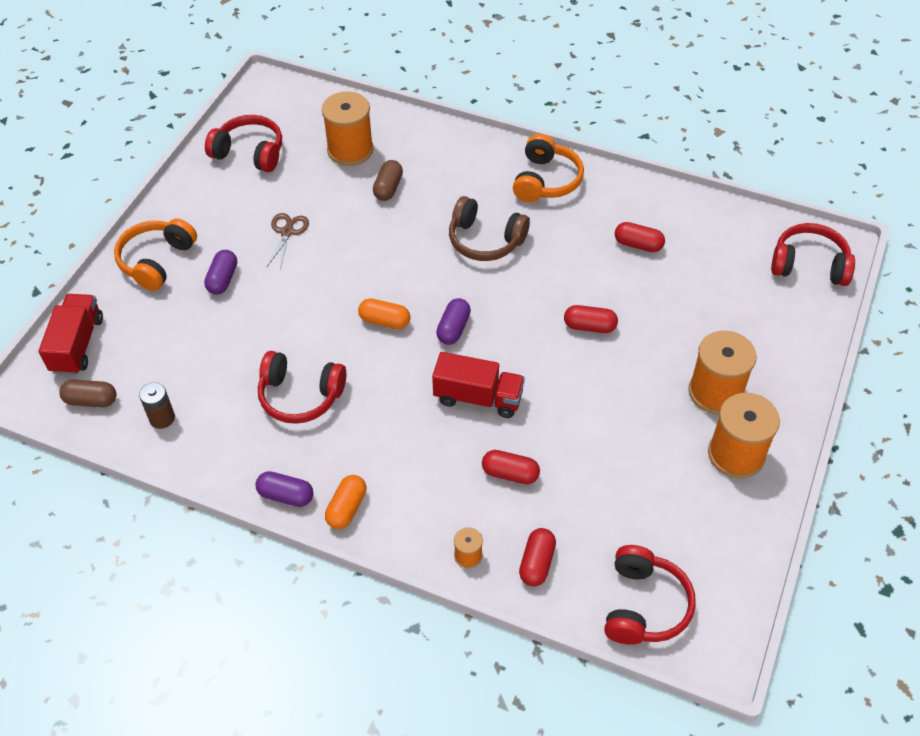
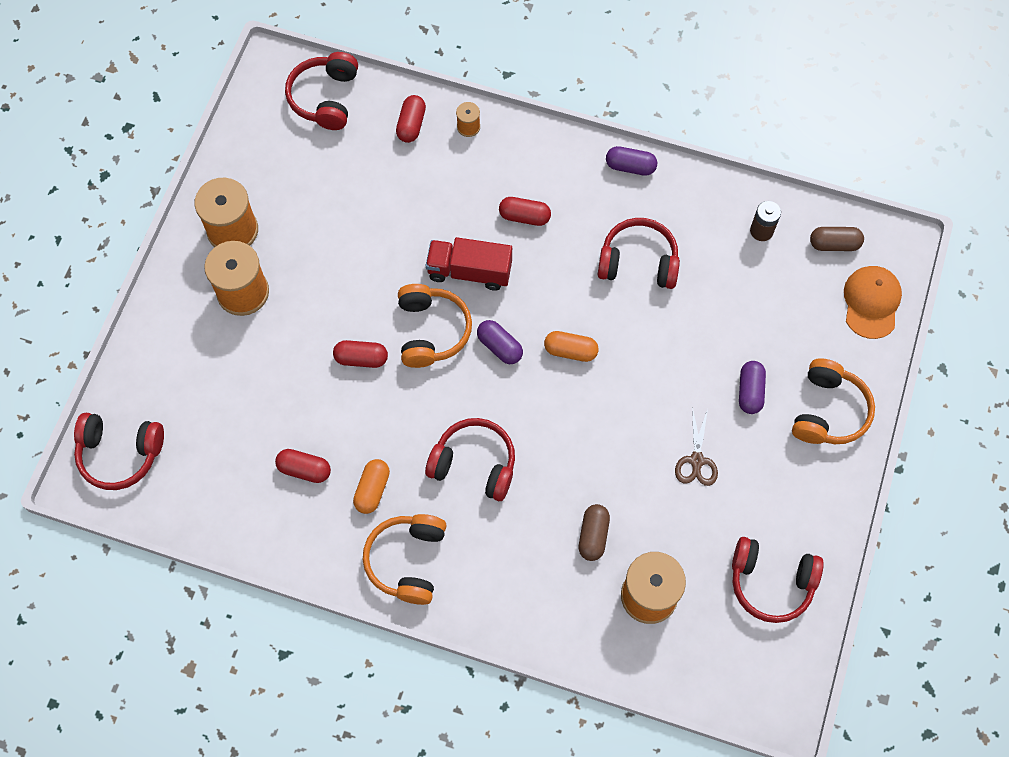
camera: 175 degrees right, 15 degrees up
(77, 345) = (871, 302): red truck -> orange cap
(347, 508) = (575, 159): orange capsule -> orange capsule (372, 490)
(453, 328) = (499, 346): purple capsule -> purple capsule turned 60 degrees counterclockwise
(485, 240) = (474, 464): brown headphones -> red headphones
(510, 474) = (436, 199): red capsule -> red capsule (524, 216)
(520, 346) = (431, 331): none -> orange headphones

● ● ● ● ●

All lines above that contain "headphones" are required in the answer.

REPLY.
(485, 240) = (474, 464): brown headphones -> red headphones
(520, 346) = (431, 331): none -> orange headphones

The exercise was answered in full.